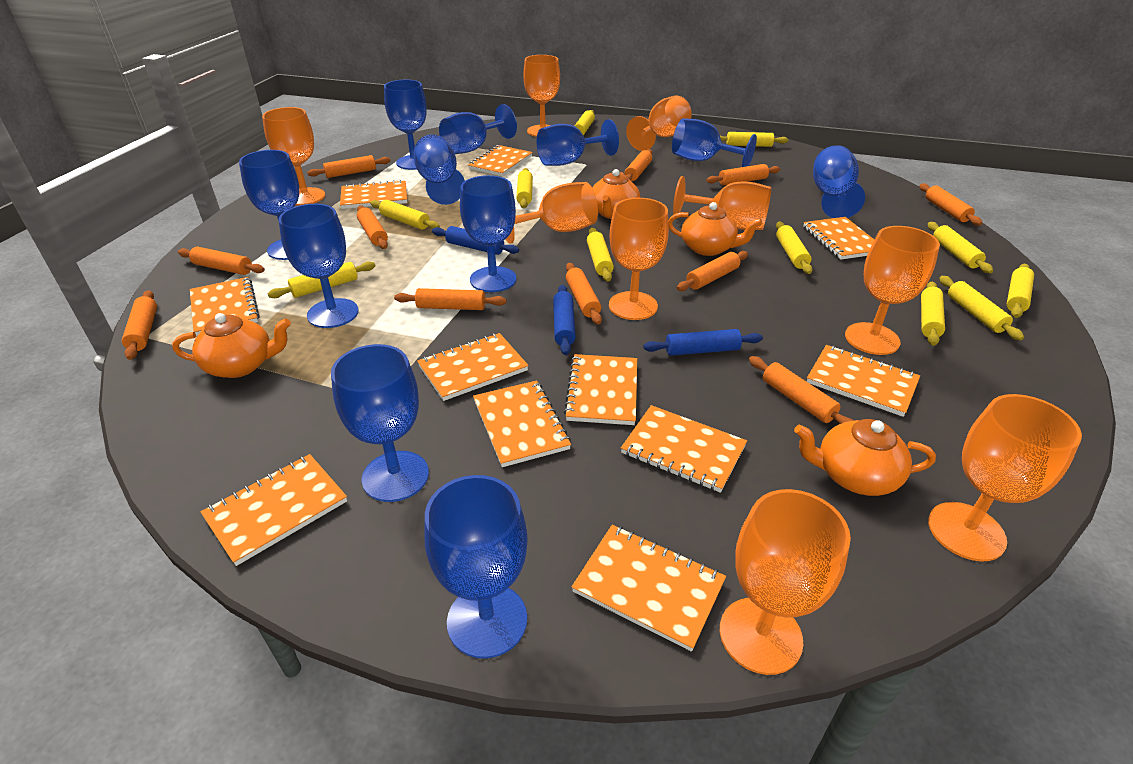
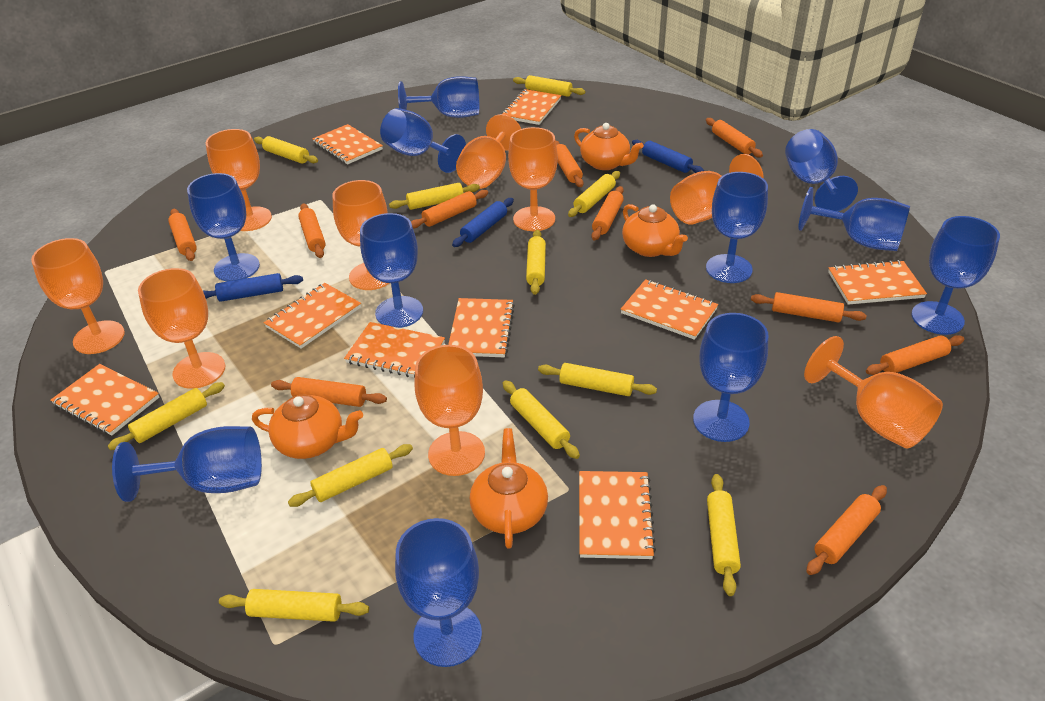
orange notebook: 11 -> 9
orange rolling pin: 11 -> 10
__________
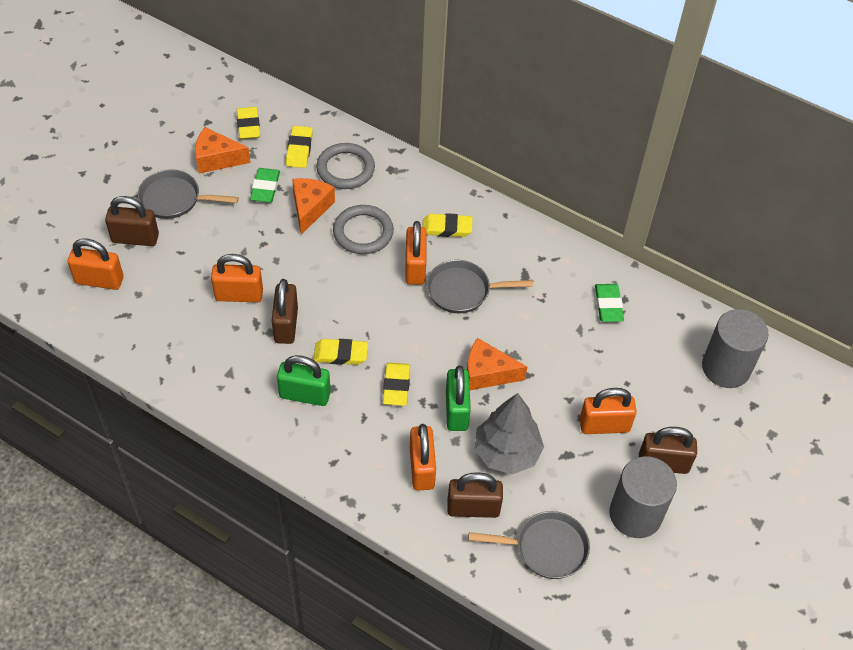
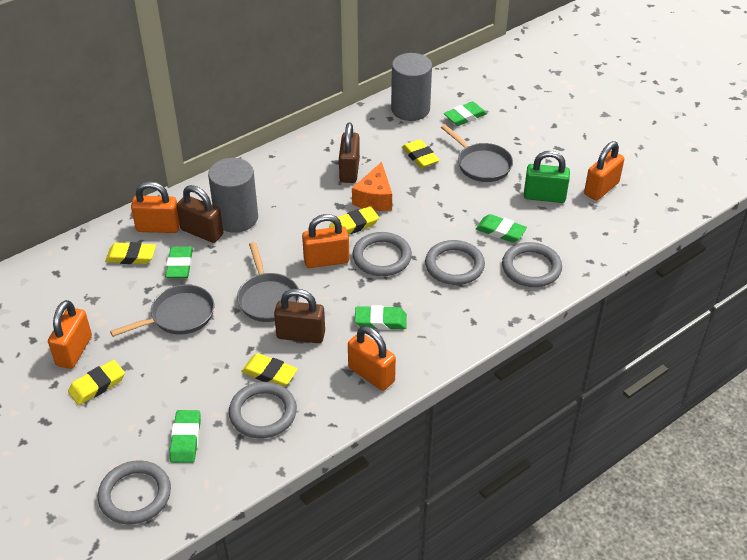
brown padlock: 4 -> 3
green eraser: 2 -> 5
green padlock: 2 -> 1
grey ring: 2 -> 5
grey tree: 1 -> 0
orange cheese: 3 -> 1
__________
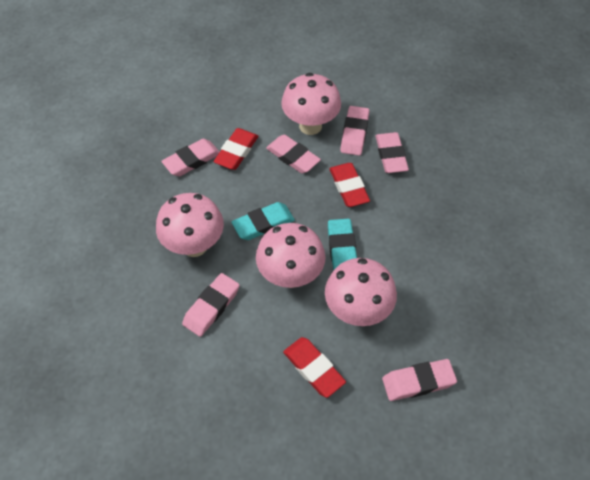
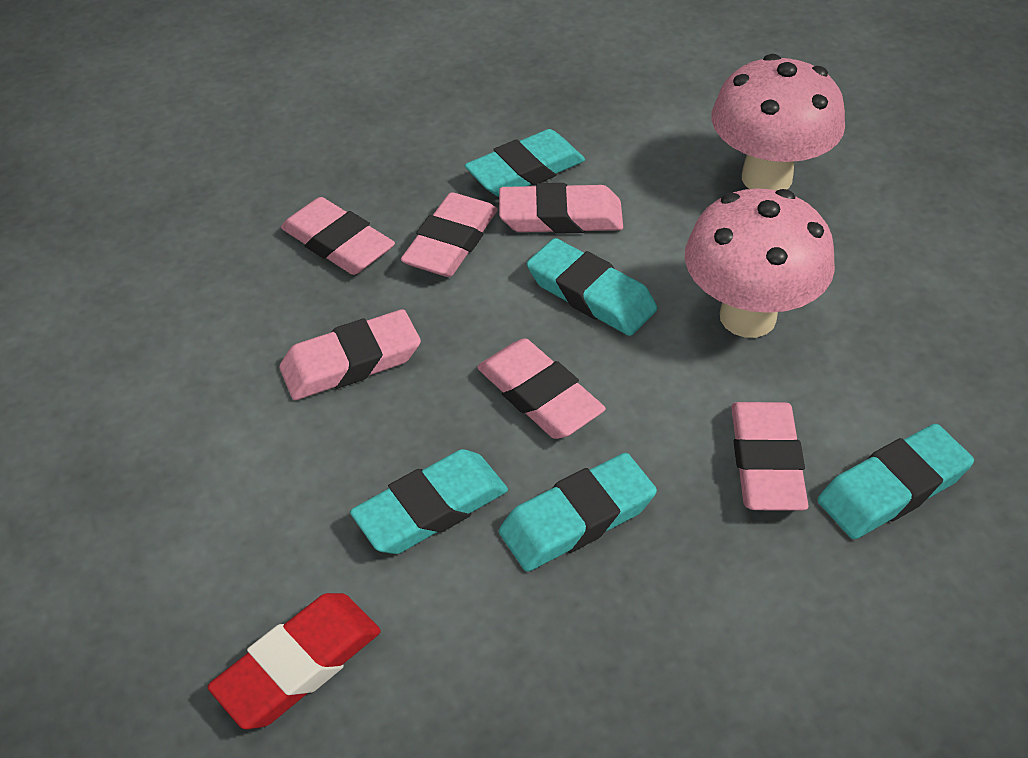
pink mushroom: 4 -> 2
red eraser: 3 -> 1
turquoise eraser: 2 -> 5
__________
Directions:
Within the records, filter for lines that contain the word "eraser" and show each one.

Solution for this problem:
green eraser: 2 -> 5
red eraser: 3 -> 1
turquoise eraser: 2 -> 5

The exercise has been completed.